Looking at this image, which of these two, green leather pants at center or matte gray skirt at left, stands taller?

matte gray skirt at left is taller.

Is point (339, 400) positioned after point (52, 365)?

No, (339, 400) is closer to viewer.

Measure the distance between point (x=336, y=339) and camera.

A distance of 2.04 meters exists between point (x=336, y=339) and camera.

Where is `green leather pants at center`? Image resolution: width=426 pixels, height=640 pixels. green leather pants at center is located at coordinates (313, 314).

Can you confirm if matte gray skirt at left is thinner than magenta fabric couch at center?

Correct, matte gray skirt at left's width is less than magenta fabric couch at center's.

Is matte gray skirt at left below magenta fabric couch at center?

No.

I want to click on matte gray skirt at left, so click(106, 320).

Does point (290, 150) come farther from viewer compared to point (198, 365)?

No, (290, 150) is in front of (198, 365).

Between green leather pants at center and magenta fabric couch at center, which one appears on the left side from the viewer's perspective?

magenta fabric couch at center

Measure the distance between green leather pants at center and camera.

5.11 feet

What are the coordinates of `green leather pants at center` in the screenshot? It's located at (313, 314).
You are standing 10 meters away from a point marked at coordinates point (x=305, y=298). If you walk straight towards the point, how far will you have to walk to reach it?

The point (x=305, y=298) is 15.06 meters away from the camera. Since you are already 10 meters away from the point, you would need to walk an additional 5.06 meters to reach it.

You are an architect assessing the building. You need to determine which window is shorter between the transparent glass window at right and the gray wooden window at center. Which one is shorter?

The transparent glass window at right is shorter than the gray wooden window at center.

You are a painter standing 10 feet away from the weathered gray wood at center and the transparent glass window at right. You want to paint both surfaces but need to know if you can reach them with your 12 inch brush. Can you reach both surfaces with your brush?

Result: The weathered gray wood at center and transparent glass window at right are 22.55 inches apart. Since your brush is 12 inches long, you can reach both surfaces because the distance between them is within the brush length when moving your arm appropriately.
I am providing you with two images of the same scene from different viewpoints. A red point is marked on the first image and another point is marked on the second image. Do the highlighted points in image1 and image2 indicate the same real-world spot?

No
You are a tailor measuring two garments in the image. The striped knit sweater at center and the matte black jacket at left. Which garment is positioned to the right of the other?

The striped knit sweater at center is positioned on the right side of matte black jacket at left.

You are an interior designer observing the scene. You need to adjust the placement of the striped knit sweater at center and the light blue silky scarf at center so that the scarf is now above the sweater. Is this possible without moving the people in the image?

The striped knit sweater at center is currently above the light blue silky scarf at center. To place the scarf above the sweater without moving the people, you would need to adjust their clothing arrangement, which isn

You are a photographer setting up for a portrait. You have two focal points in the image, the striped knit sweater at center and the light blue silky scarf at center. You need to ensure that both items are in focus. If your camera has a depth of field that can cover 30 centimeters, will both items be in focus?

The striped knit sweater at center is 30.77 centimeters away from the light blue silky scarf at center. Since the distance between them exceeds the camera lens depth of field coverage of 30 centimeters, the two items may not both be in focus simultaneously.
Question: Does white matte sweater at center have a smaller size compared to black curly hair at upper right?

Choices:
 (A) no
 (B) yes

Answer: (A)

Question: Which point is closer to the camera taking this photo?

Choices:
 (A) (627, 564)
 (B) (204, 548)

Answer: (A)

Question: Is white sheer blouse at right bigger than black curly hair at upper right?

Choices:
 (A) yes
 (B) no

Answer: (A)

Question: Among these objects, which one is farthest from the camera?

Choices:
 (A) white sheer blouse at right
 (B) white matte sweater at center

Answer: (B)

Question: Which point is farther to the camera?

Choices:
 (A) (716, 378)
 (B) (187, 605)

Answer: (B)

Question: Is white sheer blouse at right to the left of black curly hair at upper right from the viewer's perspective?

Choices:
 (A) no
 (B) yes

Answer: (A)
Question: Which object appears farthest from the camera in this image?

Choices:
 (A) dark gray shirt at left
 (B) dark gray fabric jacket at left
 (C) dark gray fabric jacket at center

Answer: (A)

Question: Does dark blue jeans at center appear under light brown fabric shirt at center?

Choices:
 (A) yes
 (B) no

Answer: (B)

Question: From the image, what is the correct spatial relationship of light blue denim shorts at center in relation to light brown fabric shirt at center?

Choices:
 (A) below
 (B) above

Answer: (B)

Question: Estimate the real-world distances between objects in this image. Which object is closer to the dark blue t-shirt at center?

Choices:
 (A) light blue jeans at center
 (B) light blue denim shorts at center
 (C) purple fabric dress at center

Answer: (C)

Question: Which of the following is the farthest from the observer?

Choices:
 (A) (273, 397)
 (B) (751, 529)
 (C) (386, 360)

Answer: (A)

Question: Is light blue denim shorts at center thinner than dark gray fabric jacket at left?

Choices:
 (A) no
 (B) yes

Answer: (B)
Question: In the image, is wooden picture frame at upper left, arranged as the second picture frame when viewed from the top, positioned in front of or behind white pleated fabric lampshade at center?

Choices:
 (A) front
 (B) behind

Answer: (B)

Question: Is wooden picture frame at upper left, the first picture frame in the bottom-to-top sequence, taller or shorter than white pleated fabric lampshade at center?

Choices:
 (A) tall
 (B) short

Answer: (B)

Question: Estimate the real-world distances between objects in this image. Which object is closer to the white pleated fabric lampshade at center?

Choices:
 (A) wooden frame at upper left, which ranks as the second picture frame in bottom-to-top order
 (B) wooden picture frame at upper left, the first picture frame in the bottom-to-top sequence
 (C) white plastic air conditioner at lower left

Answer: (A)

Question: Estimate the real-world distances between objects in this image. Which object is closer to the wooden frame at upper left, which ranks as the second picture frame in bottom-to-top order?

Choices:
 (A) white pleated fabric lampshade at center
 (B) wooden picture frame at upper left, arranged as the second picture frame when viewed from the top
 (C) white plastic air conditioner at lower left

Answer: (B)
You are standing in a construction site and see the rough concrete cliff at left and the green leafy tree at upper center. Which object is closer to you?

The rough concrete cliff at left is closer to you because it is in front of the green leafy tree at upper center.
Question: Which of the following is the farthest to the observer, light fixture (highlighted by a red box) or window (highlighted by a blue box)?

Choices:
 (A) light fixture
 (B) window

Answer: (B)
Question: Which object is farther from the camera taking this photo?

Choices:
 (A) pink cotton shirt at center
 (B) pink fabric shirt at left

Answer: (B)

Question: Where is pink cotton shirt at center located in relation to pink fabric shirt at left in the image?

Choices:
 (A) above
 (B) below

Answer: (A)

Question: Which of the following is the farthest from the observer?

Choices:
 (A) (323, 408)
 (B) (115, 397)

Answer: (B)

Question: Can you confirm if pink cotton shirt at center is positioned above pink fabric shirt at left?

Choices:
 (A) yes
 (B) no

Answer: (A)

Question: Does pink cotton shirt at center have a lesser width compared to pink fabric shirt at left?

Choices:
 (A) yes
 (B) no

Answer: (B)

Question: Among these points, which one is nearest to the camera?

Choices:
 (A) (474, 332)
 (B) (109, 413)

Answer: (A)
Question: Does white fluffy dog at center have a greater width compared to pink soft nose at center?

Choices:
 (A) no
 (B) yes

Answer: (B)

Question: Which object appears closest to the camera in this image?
⁂
* Problem requirements: Edit all the items above so that "matte gray skirt at left" becomes "charcoal wool skirt at left" wherever it occurs, leaving everything else unchanged.

* Written answer:
Looking at this image, which of these two, green leather pants at center or charcoal wool skirt at left, stands taller?

charcoal wool skirt at left is taller.

Is point (339, 400) positioned after point (52, 365)?

No, (339, 400) is closer to viewer.

Measure the distance between point (x=336, y=339) and camera.

A distance of 2.04 meters exists between point (x=336, y=339) and camera.

Where is `green leather pants at center`? Image resolution: width=426 pixels, height=640 pixels. green leather pants at center is located at coordinates (313, 314).

Can you confirm if charcoal wool skirt at left is thinner than magenta fabric couch at center?

Correct, charcoal wool skirt at left's width is less than magenta fabric couch at center's.

Is charcoal wool skirt at left below magenta fabric couch at center?

No.

I want to click on charcoal wool skirt at left, so click(106, 320).

Does point (290, 150) come farther from viewer compared to point (198, 365)?

No, (290, 150) is in front of (198, 365).

Between green leather pants at center and magenta fabric couch at center, which one appears on the left side from the viewer's perspective?

magenta fabric couch at center

Measure the distance between green leather pants at center and camera.

5.11 feet

What are the coordinates of `green leather pants at center` in the screenshot? It's located at (313, 314).
You are standing 10 meters away from a point marked at coordinates point (x=305, y=298). If you walk straight towards the point, how far will you have to walk to reach it?

The point (x=305, y=298) is 15.06 meters away from the camera. Since you are already 10 meters away from the point, you would need to walk an additional 5.06 meters to reach it.

You are an architect assessing the building. You need to determine which window is shorter between the transparent glass window at right and the gray wooden window at center. Which one is shorter?

The transparent glass window at right is shorter than the gray wooden window at center.

You are a painter standing 10 feet away from the weathered gray wood at center and the transparent glass window at right. You want to paint both surfaces but need to know if you can reach them with your 12 inch brush. Can you reach both surfaces with your brush?

Result: The weathered gray wood at center and transparent glass window at right are 22.55 inches apart. Since your brush is 12 inches long, you can reach both surfaces because the distance between them is within the brush length when moving your arm appropriately.
I am providing you with two images of the same scene from different viewpoints. A red point is marked on the first image and another point is marked on the second image. Do the highlighted points in image1 and image2 indicate the same real-world spot?

No
You are a tailor measuring two garments in the image. The striped knit sweater at center and the matte black jacket at left. Which garment is positioned to the right of the other?

The striped knit sweater at center is positioned on the right side of matte black jacket at left.

You are an interior designer observing the scene. You need to adjust the placement of the striped knit sweater at center and the light blue silky scarf at center so that the scarf is now above the sweater. Is this possible without moving the people in the image?

The striped knit sweater at center is currently above the light blue silky scarf at center. To place the scarf above the sweater without moving the people, you would need to adjust their clothing arrangement, which isn

You are a photographer setting up for a portrait. You have two focal points in the image, the striped knit sweater at center and the light blue silky scarf at center. You need to ensure that both items are in focus. If your camera has a depth of field that can cover 30 centimeters, will both items be in focus?

The striped knit sweater at center is 30.77 centimeters away from the light blue silky scarf at center. Since the distance between them exceeds the camera lens depth of field coverage of 30 centimeters, the two items may not both be in focus simultaneously.
Question: Does white matte sweater at center have a smaller size compared to black curly hair at upper right?

Choices:
 (A) no
 (B) yes

Answer: (A)

Question: Which point is closer to the camera taking this photo?

Choices:
 (A) (627, 564)
 (B) (204, 548)

Answer: (A)

Question: Is white sheer blouse at right bigger than black curly hair at upper right?

Choices:
 (A) yes
 (B) no

Answer: (A)

Question: Among these objects, which one is farthest from the camera?

Choices:
 (A) white sheer blouse at right
 (B) white matte sweater at center

Answer: (B)

Question: Which point is farther to the camera?

Choices:
 (A) (716, 378)
 (B) (187, 605)

Answer: (B)

Question: Is white sheer blouse at right to the left of black curly hair at upper right from the viewer's perspective?

Choices:
 (A) no
 (B) yes

Answer: (A)
Question: Which object appears farthest from the camera in this image?

Choices:
 (A) dark gray shirt at left
 (B) dark gray fabric jacket at left
 (C) dark gray fabric jacket at center

Answer: (A)

Question: Does dark blue jeans at center appear under light brown fabric shirt at center?

Choices:
 (A) yes
 (B) no

Answer: (B)

Question: From the image, what is the correct spatial relationship of light blue denim shorts at center in relation to light brown fabric shirt at center?

Choices:
 (A) below
 (B) above

Answer: (B)

Question: Estimate the real-world distances between objects in this image. Which object is closer to the dark blue t-shirt at center?

Choices:
 (A) light blue jeans at center
 (B) light blue denim shorts at center
 (C) purple fabric dress at center

Answer: (C)

Question: Which of the following is the farthest from the observer?

Choices:
 (A) (273, 397)
 (B) (751, 529)
 (C) (386, 360)

Answer: (A)

Question: Is light blue denim shorts at center thinner than dark gray fabric jacket at left?

Choices:
 (A) no
 (B) yes

Answer: (B)
Question: In the image, is wooden picture frame at upper left, arranged as the second picture frame when viewed from the top, positioned in front of or behind white pleated fabric lampshade at center?

Choices:
 (A) front
 (B) behind

Answer: (B)

Question: Is wooden picture frame at upper left, the first picture frame in the bottom-to-top sequence, taller or shorter than white pleated fabric lampshade at center?

Choices:
 (A) tall
 (B) short

Answer: (B)

Question: Estimate the real-world distances between objects in this image. Which object is closer to the white pleated fabric lampshade at center?

Choices:
 (A) wooden frame at upper left, which ranks as the second picture frame in bottom-to-top order
 (B) wooden picture frame at upper left, the first picture frame in the bottom-to-top sequence
 (C) white plastic air conditioner at lower left

Answer: (A)

Question: Estimate the real-world distances between objects in this image. Which object is closer to the wooden frame at upper left, which ranks as the second picture frame in bottom-to-top order?

Choices:
 (A) white pleated fabric lampshade at center
 (B) wooden picture frame at upper left, arranged as the second picture frame when viewed from the top
 (C) white plastic air conditioner at lower left

Answer: (B)
You are standing in a construction site and see the rough concrete cliff at left and the green leafy tree at upper center. Which object is closer to you?

The rough concrete cliff at left is closer to you because it is in front of the green leafy tree at upper center.
Question: Which of the following is the farthest to the observer, light fixture (highlighted by a red box) or window (highlighted by a blue box)?

Choices:
 (A) light fixture
 (B) window

Answer: (B)
Question: Which object is farther from the camera taking this photo?

Choices:
 (A) pink cotton shirt at center
 (B) pink fabric shirt at left

Answer: (B)

Question: Where is pink cotton shirt at center located in relation to pink fabric shirt at left in the image?

Choices:
 (A) above
 (B) below

Answer: (A)

Question: Which of the following is the farthest from the observer?

Choices:
 (A) (323, 408)
 (B) (115, 397)

Answer: (B)

Question: Can you confirm if pink cotton shirt at center is positioned above pink fabric shirt at left?

Choices:
 (A) yes
 (B) no

Answer: (A)

Question: Does pink cotton shirt at center have a lesser width compared to pink fabric shirt at left?

Choices:
 (A) yes
 (B) no

Answer: (B)

Question: Among these points, which one is nearest to the camera?

Choices:
 (A) (474, 332)
 (B) (109, 413)

Answer: (A)
Question: Does white fluffy dog at center have a greater width compared to pink soft nose at center?

Choices:
 (A) no
 (B) yes

Answer: (B)

Question: Which object appears closest to the camera in this image?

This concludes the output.